REQUIRED ACTION ▸
Using the listing below, print the line that contains "(245, 341) = (244, 542): purple" and each line after it, exactly as shown, through the final one.

MATERIAL PROVIDED ▸
=====

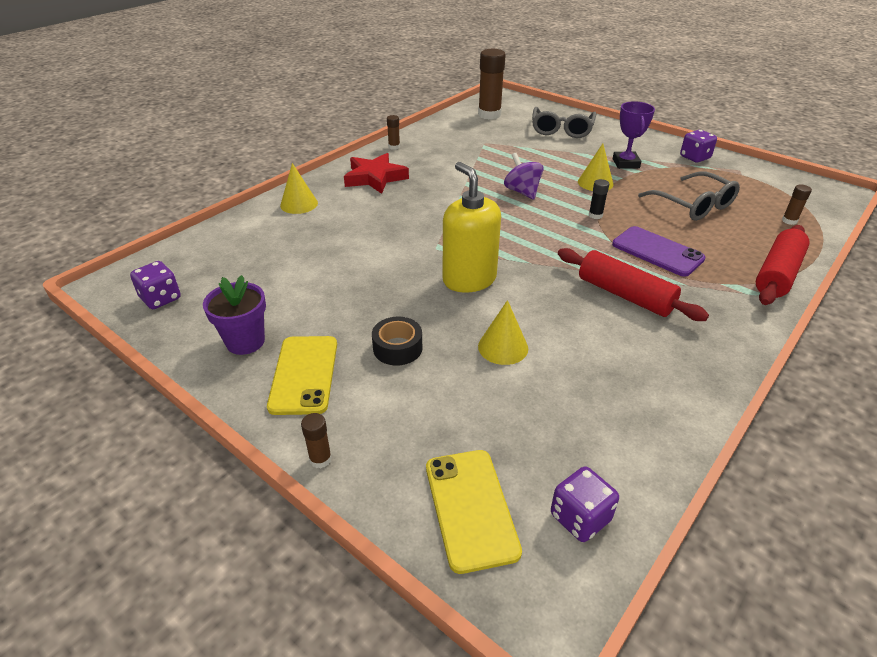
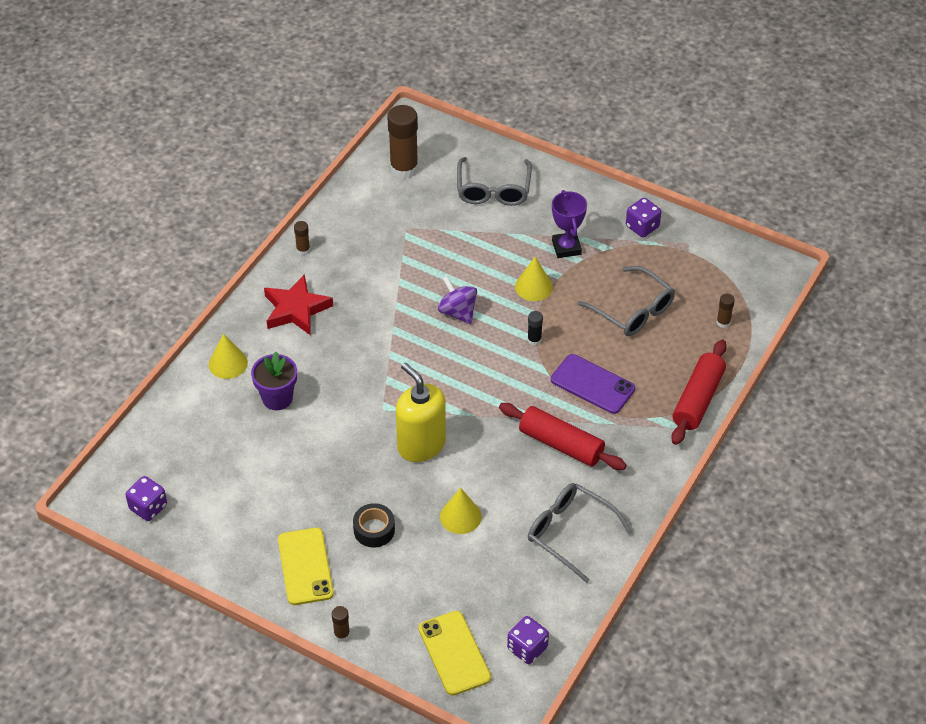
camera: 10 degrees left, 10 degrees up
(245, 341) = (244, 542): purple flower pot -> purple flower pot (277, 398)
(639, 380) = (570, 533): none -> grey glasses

=====

ANSWER ▸
(245, 341) = (244, 542): purple flower pot -> purple flower pot (277, 398)
(639, 380) = (570, 533): none -> grey glasses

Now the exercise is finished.